■ Activity
Below is a listing with pictures in it; transcribe exactly the lines from the one that has "C205: none -> 1uF (N8, N33)" through the one that has "TP202: none -> test point (N3)", and omit those pictures.

■ Dataset entries
.....

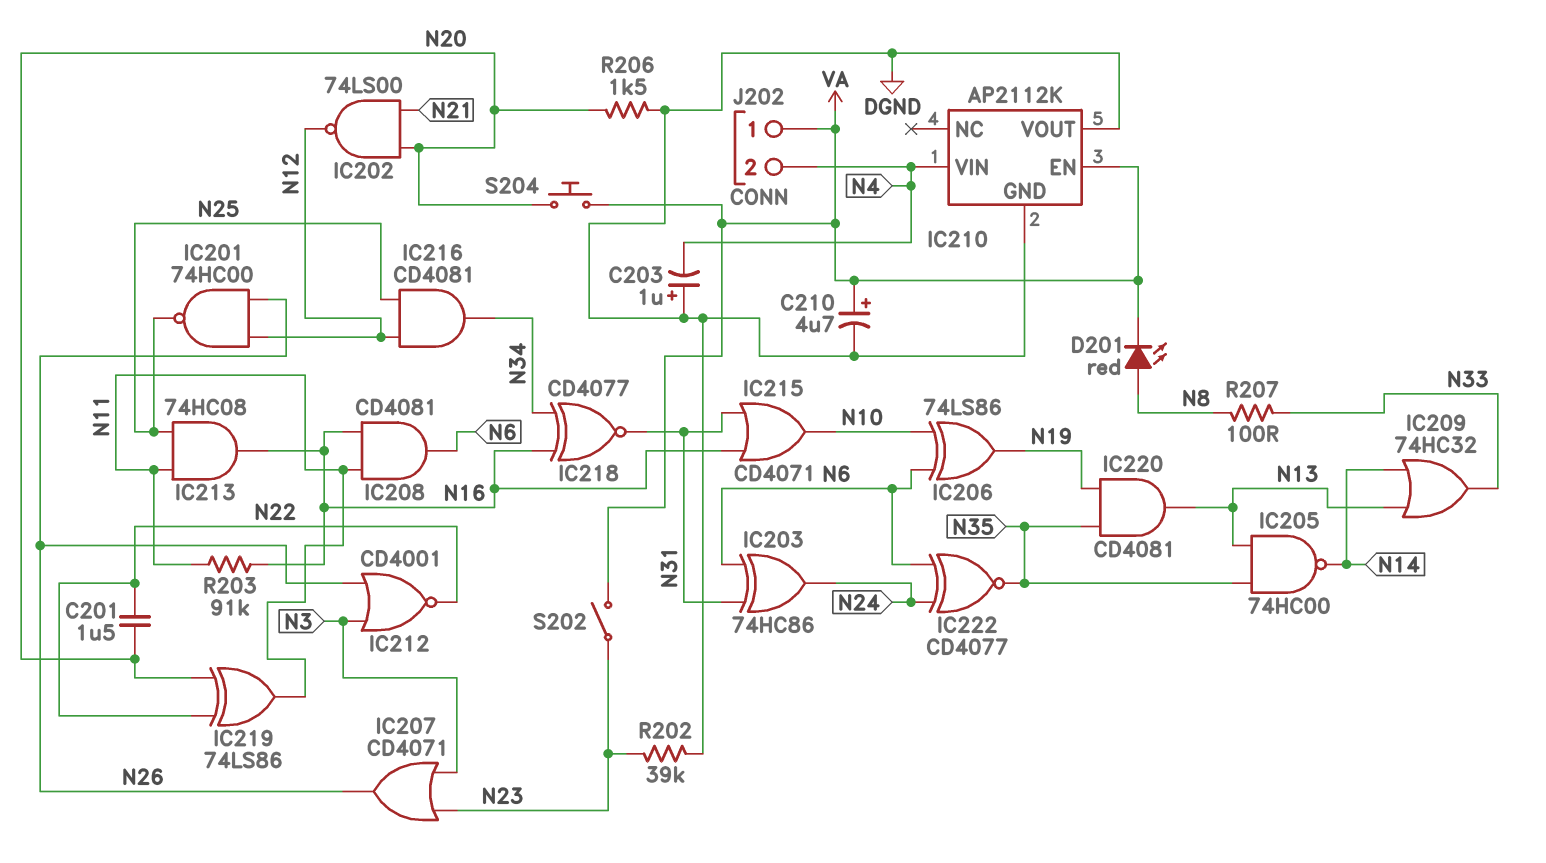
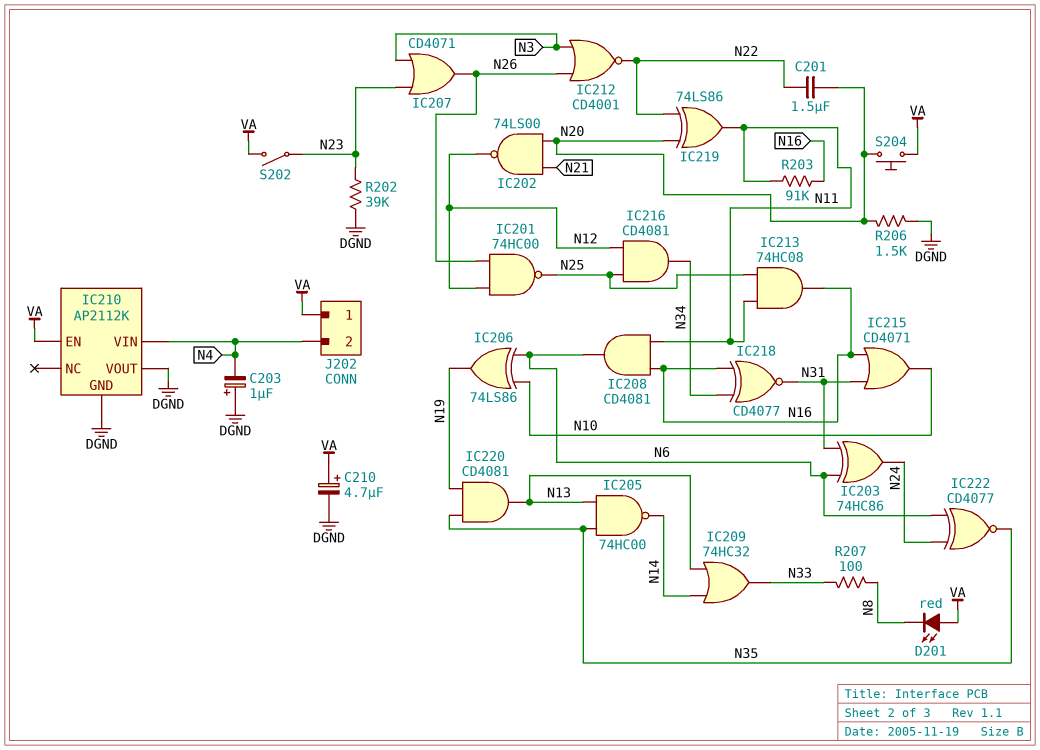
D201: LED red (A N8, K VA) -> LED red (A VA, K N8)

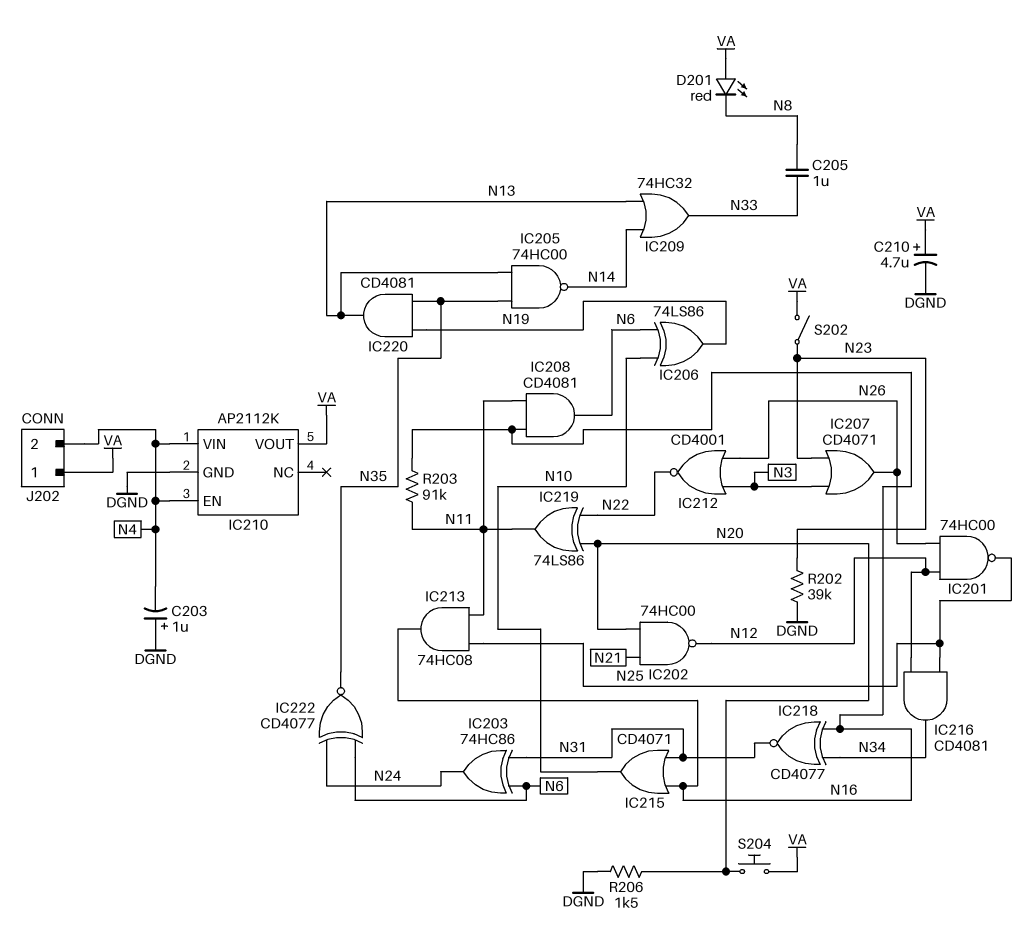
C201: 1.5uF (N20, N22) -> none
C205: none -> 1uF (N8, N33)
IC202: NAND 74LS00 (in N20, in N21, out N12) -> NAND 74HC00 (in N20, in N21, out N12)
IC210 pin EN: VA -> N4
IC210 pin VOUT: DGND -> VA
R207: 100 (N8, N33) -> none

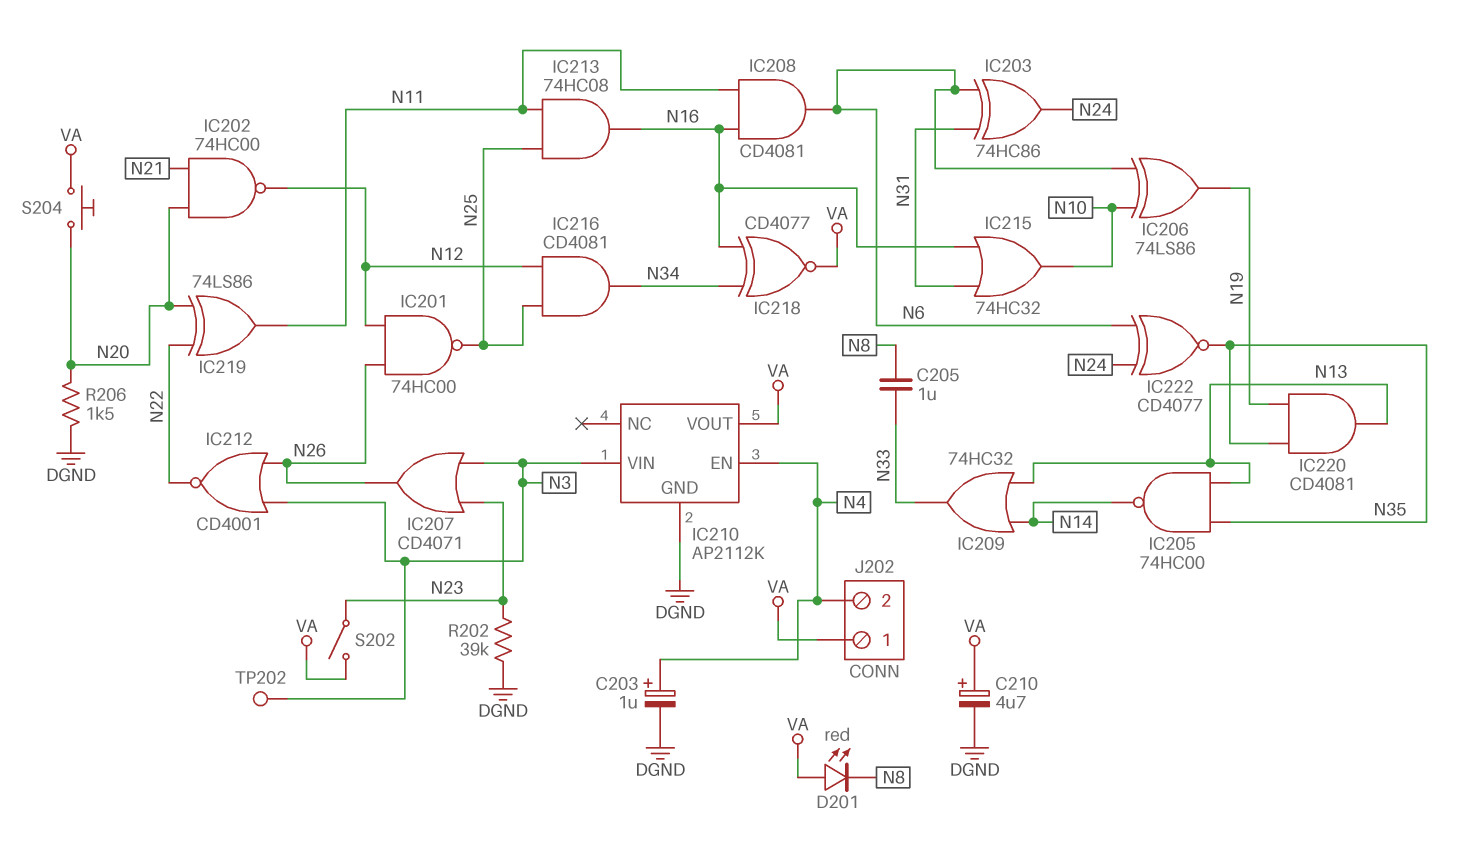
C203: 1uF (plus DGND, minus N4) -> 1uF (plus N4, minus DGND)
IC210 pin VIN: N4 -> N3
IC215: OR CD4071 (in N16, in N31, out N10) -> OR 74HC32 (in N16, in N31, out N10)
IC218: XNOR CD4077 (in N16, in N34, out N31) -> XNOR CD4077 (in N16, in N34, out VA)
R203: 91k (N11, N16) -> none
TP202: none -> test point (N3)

.....

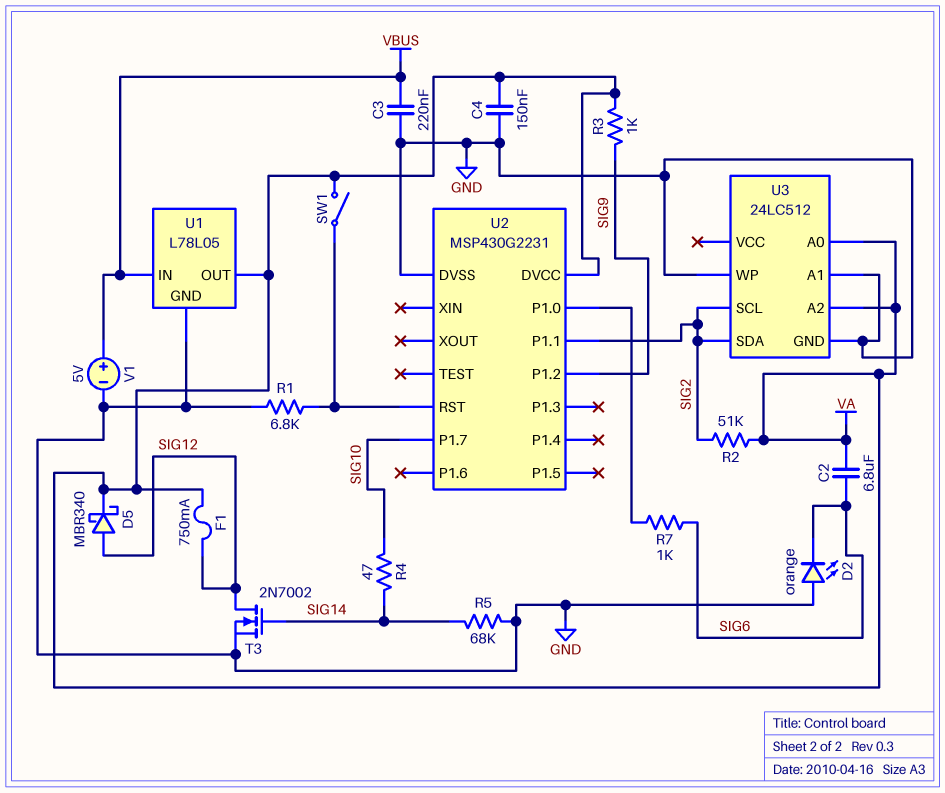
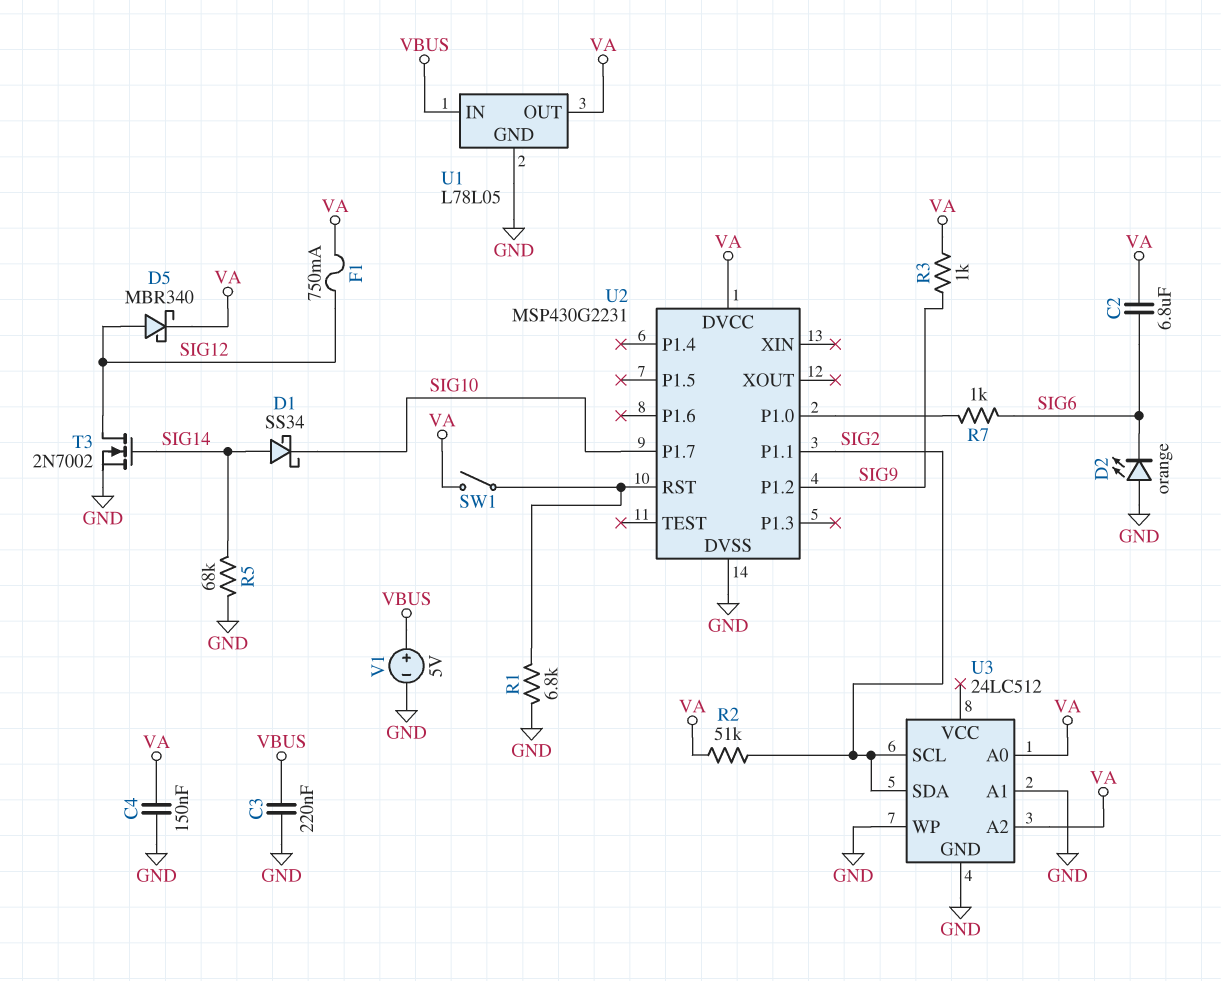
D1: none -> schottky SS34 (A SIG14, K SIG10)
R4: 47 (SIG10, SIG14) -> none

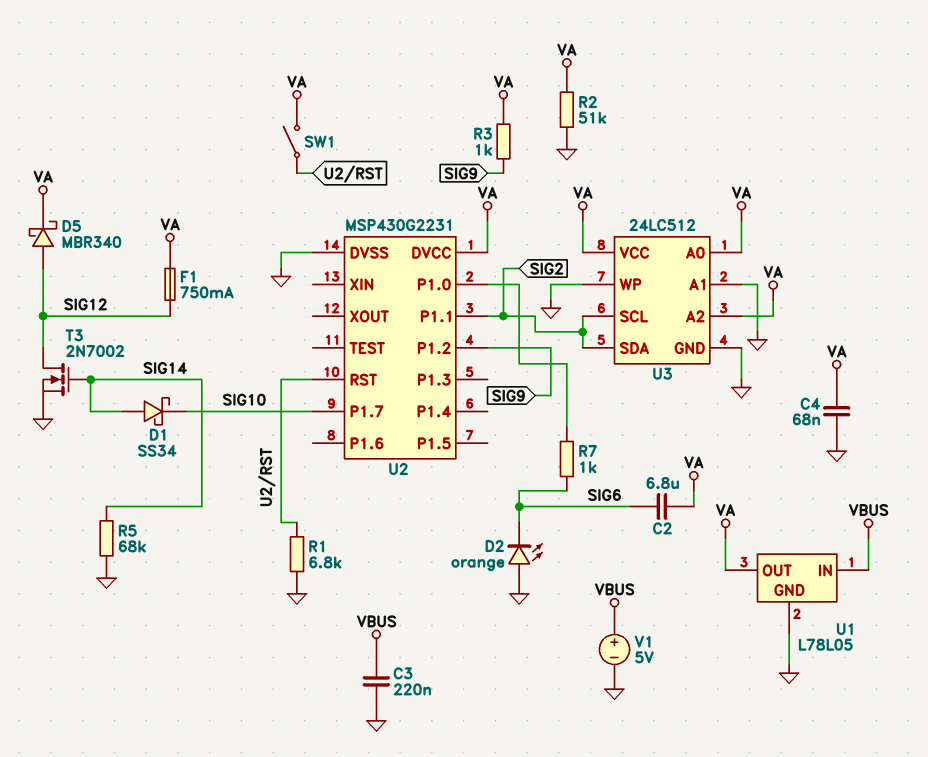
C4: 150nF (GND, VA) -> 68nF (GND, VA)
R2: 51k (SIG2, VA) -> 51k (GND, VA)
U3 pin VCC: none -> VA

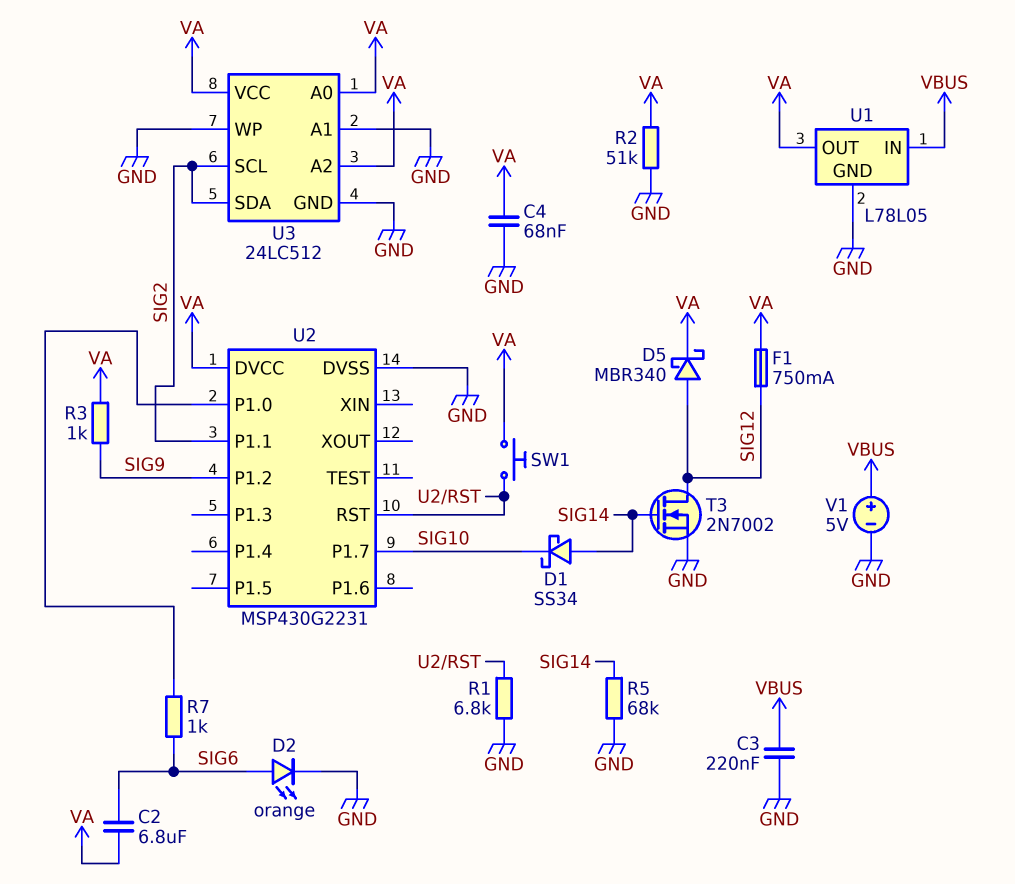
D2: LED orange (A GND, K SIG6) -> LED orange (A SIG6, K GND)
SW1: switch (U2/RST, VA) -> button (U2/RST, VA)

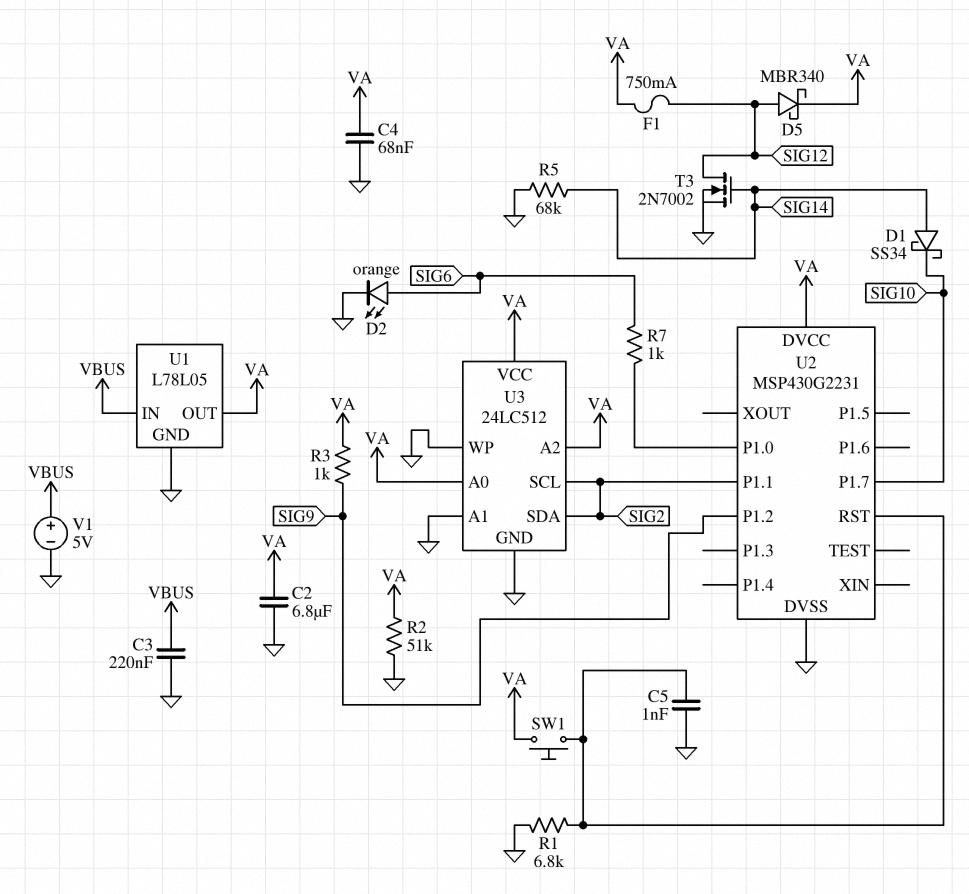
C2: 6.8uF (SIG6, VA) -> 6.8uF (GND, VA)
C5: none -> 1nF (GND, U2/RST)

.....

■ Written response
C205: none -> 1uF (N8, N33)
IC202: NAND 74LS00 (in N20, in N21, out N12) -> NAND 74HC00 (in N20, in N21, out N12)
IC210 pin EN: VA -> N4
IC210 pin VOUT: DGND -> VA
R207: 100 (N8, N33) -> none

C203: 1uF (plus DGND, minus N4) -> 1uF (plus N4, minus DGND)
IC210 pin VIN: N4 -> N3
IC215: OR CD4071 (in N16, in N31, out N10) -> OR 74HC32 (in N16, in N31, out N10)
IC218: XNOR CD4077 (in N16, in N34, out N31) -> XNOR CD4077 (in N16, in N34, out VA)
R203: 91k (N11, N16) -> none
TP202: none -> test point (N3)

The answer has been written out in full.